PROBLEM DETAILS -
With no addition or omission, return the entries below.
• • • •
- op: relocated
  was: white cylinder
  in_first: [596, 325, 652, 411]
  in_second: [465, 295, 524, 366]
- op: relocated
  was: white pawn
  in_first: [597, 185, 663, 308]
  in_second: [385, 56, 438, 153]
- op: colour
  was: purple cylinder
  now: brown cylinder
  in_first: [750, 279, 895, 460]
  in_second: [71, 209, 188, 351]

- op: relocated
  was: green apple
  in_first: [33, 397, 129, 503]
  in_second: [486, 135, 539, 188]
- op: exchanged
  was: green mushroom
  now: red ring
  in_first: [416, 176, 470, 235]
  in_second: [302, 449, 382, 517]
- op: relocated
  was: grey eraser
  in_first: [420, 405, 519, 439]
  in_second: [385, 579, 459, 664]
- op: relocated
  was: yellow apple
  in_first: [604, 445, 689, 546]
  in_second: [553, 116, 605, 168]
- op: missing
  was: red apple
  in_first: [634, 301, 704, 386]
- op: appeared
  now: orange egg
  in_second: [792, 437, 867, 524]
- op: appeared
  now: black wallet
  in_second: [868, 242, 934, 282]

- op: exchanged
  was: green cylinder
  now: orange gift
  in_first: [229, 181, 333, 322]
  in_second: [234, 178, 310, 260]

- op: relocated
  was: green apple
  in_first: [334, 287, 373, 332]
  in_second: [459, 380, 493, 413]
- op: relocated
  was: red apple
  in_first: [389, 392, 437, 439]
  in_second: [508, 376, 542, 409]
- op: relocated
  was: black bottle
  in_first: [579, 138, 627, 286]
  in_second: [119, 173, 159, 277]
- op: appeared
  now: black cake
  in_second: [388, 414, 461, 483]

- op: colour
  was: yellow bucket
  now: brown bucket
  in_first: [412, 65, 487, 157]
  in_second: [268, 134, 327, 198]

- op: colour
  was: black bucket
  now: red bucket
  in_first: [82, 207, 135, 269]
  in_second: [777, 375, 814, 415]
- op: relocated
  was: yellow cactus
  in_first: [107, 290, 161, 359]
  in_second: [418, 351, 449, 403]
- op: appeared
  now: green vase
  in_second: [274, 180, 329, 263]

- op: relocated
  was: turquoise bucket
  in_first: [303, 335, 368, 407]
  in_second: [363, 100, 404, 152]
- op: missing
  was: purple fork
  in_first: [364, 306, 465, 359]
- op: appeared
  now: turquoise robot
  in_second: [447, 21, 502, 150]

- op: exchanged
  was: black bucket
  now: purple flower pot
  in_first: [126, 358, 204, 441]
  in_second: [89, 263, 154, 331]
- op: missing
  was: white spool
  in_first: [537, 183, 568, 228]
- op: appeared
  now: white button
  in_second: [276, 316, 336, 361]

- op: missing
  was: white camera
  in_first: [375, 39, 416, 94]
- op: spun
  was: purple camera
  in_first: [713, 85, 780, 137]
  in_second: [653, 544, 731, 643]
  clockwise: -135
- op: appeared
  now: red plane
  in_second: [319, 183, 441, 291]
• • • •
ANSWER BOX -
- op: relocated
  was: white cylinder
  in_first: [596, 325, 652, 411]
  in_second: [465, 295, 524, 366]
- op: relocated
  was: white pawn
  in_first: [597, 185, 663, 308]
  in_second: [385, 56, 438, 153]
- op: colour
  was: purple cylinder
  now: brown cylinder
  in_first: [750, 279, 895, 460]
  in_second: [71, 209, 188, 351]

- op: relocated
  was: green apple
  in_first: [33, 397, 129, 503]
  in_second: [486, 135, 539, 188]
- op: exchanged
  was: green mushroom
  now: red ring
  in_first: [416, 176, 470, 235]
  in_second: [302, 449, 382, 517]
- op: relocated
  was: grey eraser
  in_first: [420, 405, 519, 439]
  in_second: [385, 579, 459, 664]
- op: relocated
  was: yellow apple
  in_first: [604, 445, 689, 546]
  in_second: [553, 116, 605, 168]
- op: missing
  was: red apple
  in_first: [634, 301, 704, 386]
- op: appeared
  now: orange egg
  in_second: [792, 437, 867, 524]
- op: appeared
  now: black wallet
  in_second: [868, 242, 934, 282]

- op: exchanged
  was: green cylinder
  now: orange gift
  in_first: [229, 181, 333, 322]
  in_second: [234, 178, 310, 260]

- op: relocated
  was: green apple
  in_first: [334, 287, 373, 332]
  in_second: [459, 380, 493, 413]
- op: relocated
  was: red apple
  in_first: [389, 392, 437, 439]
  in_second: [508, 376, 542, 409]
- op: relocated
  was: black bottle
  in_first: [579, 138, 627, 286]
  in_second: [119, 173, 159, 277]
- op: appeared
  now: black cake
  in_second: [388, 414, 461, 483]

- op: colour
  was: yellow bucket
  now: brown bucket
  in_first: [412, 65, 487, 157]
  in_second: [268, 134, 327, 198]

- op: colour
  was: black bucket
  now: red bucket
  in_first: [82, 207, 135, 269]
  in_second: [777, 375, 814, 415]
- op: relocated
  was: yellow cactus
  in_first: [107, 290, 161, 359]
  in_second: [418, 351, 449, 403]
- op: appeared
  now: green vase
  in_second: [274, 180, 329, 263]

- op: relocated
  was: turquoise bucket
  in_first: [303, 335, 368, 407]
  in_second: [363, 100, 404, 152]
- op: missing
  was: purple fork
  in_first: [364, 306, 465, 359]
- op: appeared
  now: turquoise robot
  in_second: [447, 21, 502, 150]

- op: exchanged
  was: black bucket
  now: purple flower pot
  in_first: [126, 358, 204, 441]
  in_second: [89, 263, 154, 331]
- op: missing
  was: white spool
  in_first: [537, 183, 568, 228]
- op: appeared
  now: white button
  in_second: [276, 316, 336, 361]

- op: missing
  was: white camera
  in_first: [375, 39, 416, 94]
- op: spun
  was: purple camera
  in_first: [713, 85, 780, 137]
  in_second: [653, 544, 731, 643]
  clockwise: -135
- op: appeared
  now: red plane
  in_second: [319, 183, 441, 291]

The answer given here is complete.